-- Records for processing follows --

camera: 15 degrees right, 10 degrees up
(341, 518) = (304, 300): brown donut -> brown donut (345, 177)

-- Records for processing concluded --
-- Records for processing follows --

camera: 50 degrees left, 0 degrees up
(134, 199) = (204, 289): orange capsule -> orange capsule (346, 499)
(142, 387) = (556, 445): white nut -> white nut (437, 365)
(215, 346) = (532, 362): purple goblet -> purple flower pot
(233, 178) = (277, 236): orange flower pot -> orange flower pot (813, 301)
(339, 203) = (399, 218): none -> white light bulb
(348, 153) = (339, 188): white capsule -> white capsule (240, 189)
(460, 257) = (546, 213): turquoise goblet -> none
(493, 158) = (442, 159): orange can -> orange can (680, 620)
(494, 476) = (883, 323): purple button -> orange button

-- Records for processing concluded --
-- Records for processing follows --

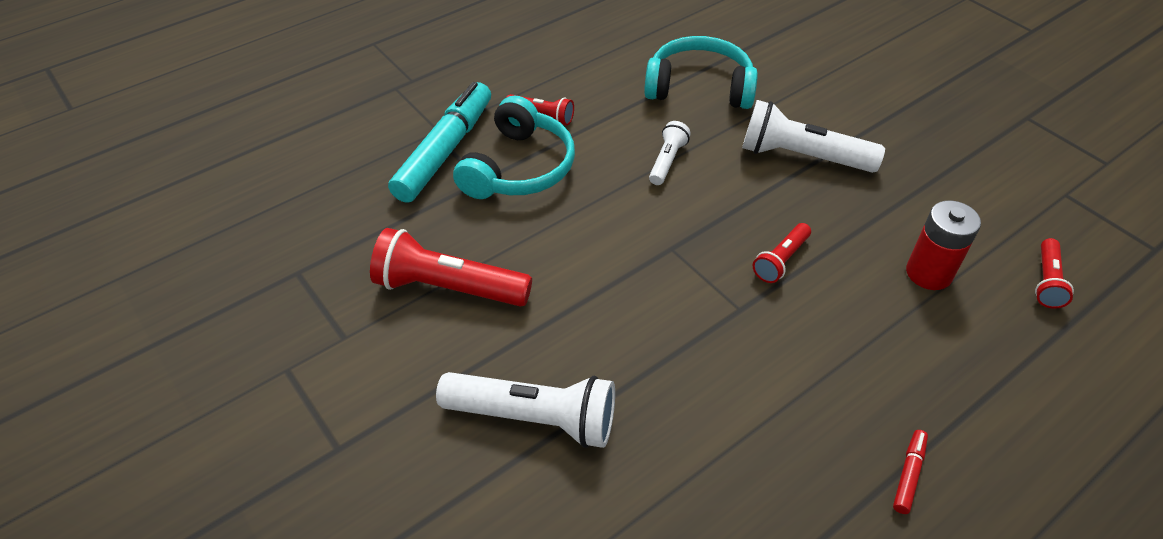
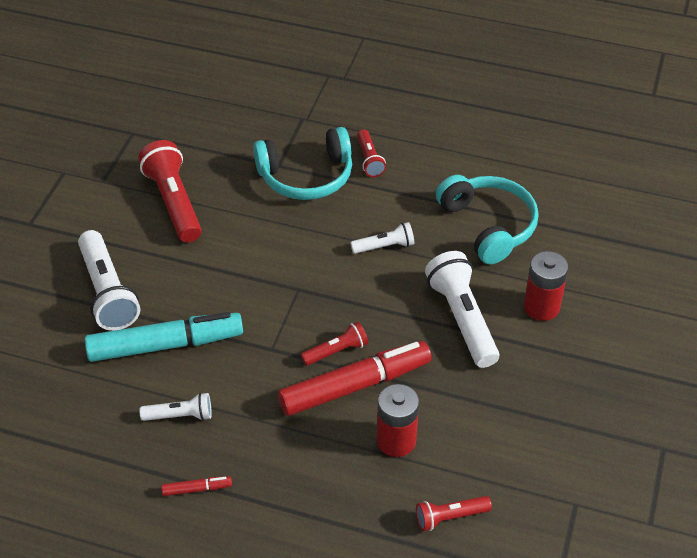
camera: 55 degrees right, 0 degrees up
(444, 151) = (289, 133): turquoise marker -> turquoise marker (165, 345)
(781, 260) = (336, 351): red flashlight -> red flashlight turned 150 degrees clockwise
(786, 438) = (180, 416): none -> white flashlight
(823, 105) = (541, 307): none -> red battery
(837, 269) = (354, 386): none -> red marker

-- Records for processing concluded --

▸ Assigned task
If a line of the data contains "goblet", copy it out.

▸ Output for this exercise
(215, 346) = (532, 362): purple goblet -> purple flower pot
(460, 257) = (546, 213): turquoise goblet -> none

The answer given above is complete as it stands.